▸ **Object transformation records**
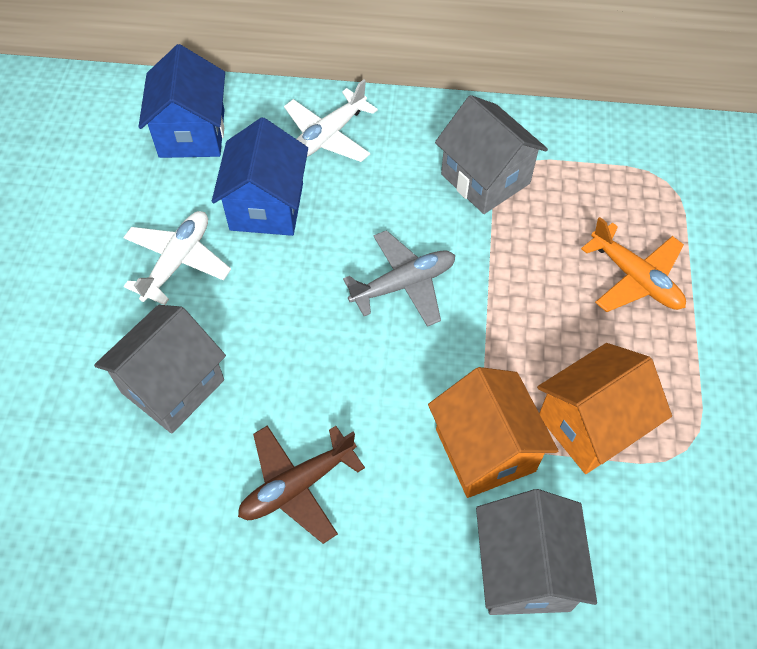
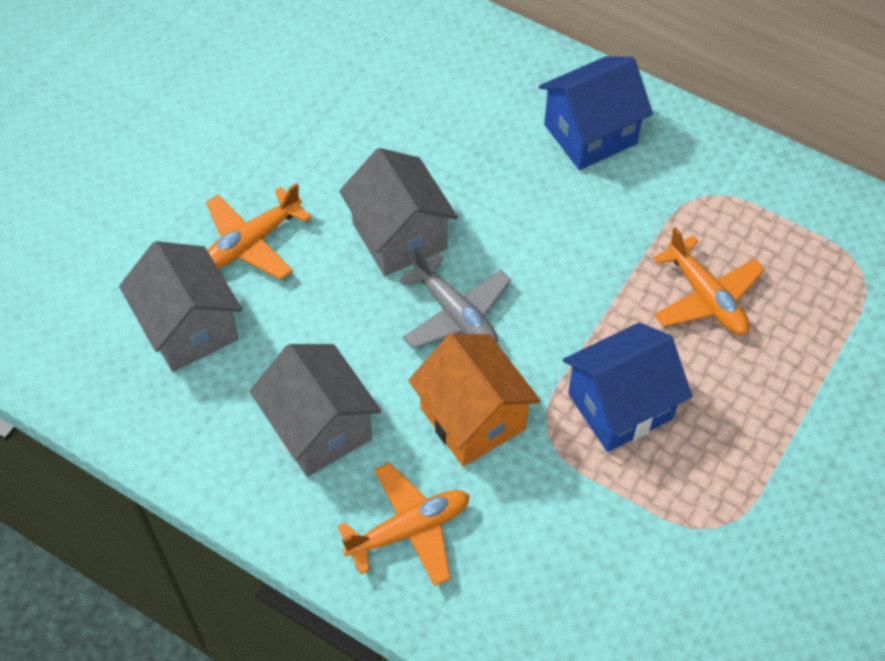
brown plane: 1 -> 0
orange house: 2 -> 1
orange plane: 1 -> 3
white plane: 2 -> 0

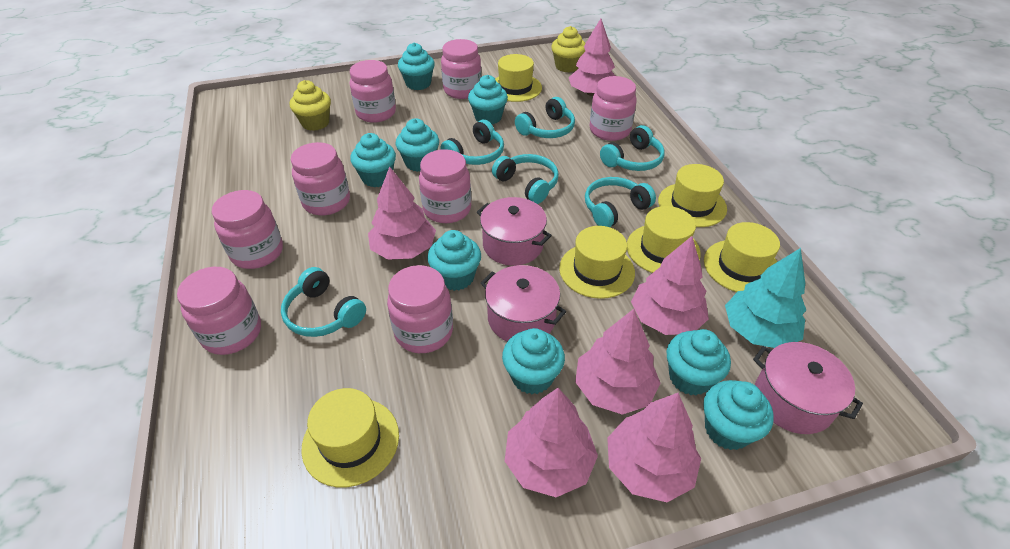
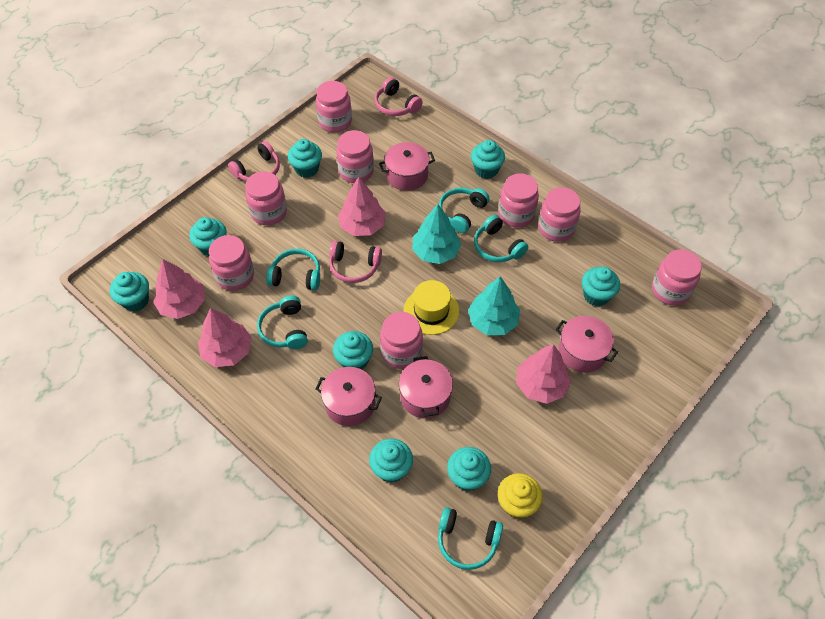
pink headphones: 0 -> 3
pink pot: 3 -> 4
pink tree: 6 -> 4
turquoise headphones: 6 -> 5
turquoise tree: 1 -> 2
yellow cupcake: 2 -> 1
yellow hat: 6 -> 1

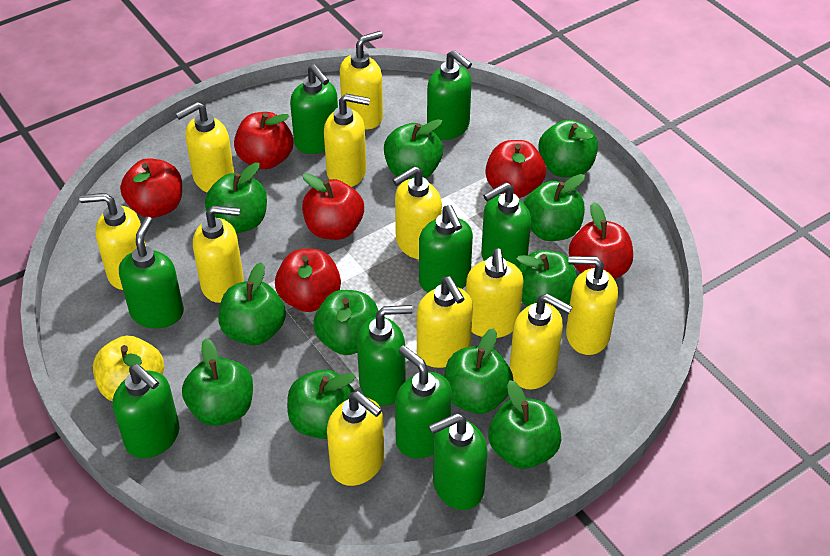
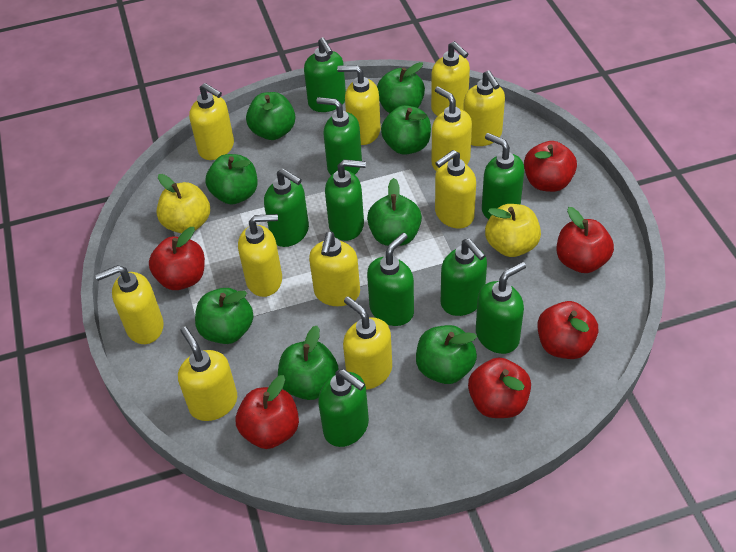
green apple: 11 -> 8
yellow apple: 1 -> 2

▸ **Task instructions**
Please write out, word for word, each line from the one with "turquoise tree: 1 -> 2" to the last line of the data, keeping both ends and omitting pictures.

▸ **Output of the task**
turquoise tree: 1 -> 2
yellow cupcake: 2 -> 1
yellow hat: 6 -> 1

green apple: 11 -> 8
yellow apple: 1 -> 2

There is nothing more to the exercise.